** Listed entries follows **

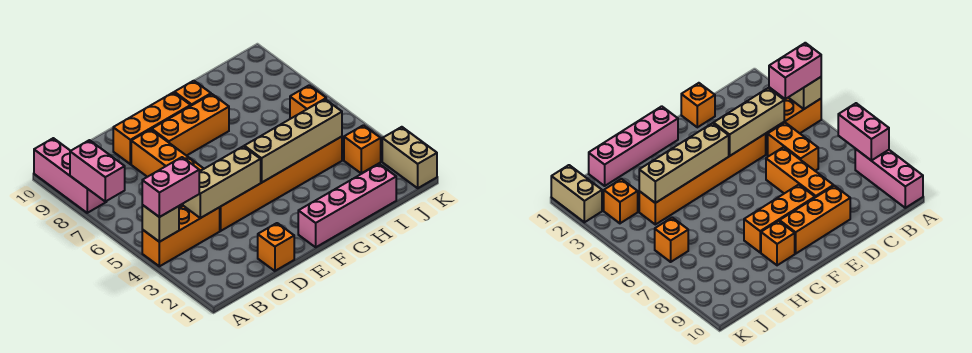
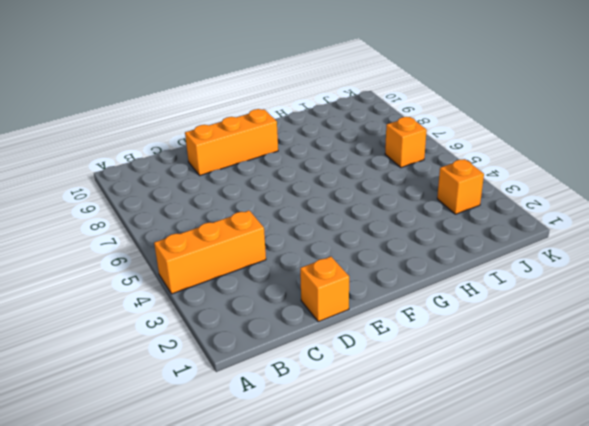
none -> pink brick A8:A10 level 1
none -> orange brick C5:C6 level 1
none -> orange brick D4:I4 level 1

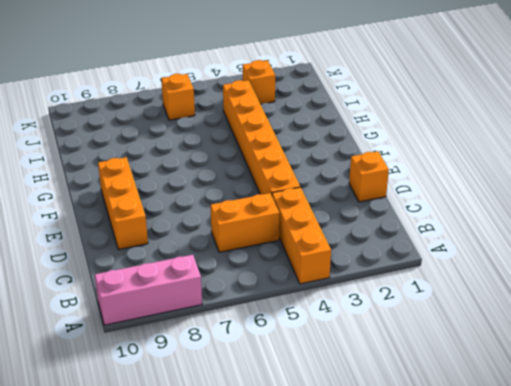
none -> orange brick D6:D8 level 1
none -> orange brick E8:G8 level 1
none -> pink brick F1:I1 level 1

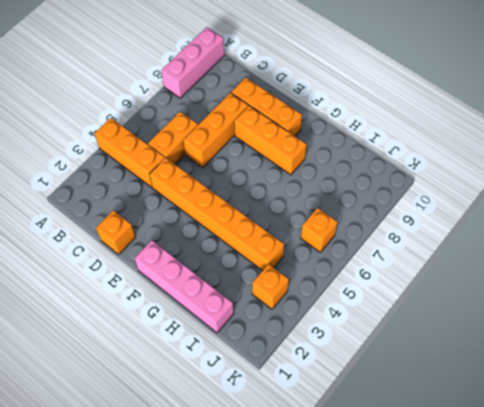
none -> orange brick G9 level 1
none -> tan brick K1:K2 level 1
none -> tan brick A4 level 2

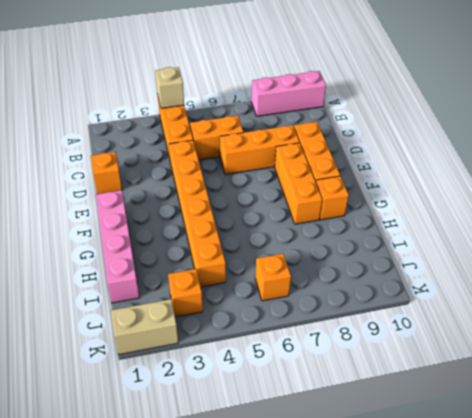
none -> pink brick A7:A8 level 2
none -> tan brick C4:E4 level 2
none -> tan brick F4:I4 level 2

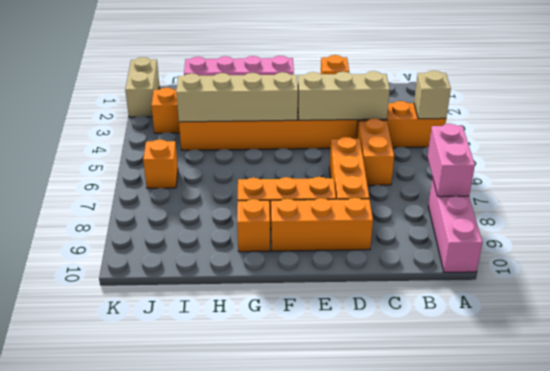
none -> pink brick A4:B4 level 3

** End of Listed entries **

▶ [Task]:
Using the entries above, return each line in which the word "pink" occurs.

▶ [Completed task]:
none -> pink brick A8:A10 level 1
none -> pink brick F1:I1 level 1
none -> pink brick A7:A8 level 2
none -> pink brick A4:B4 level 3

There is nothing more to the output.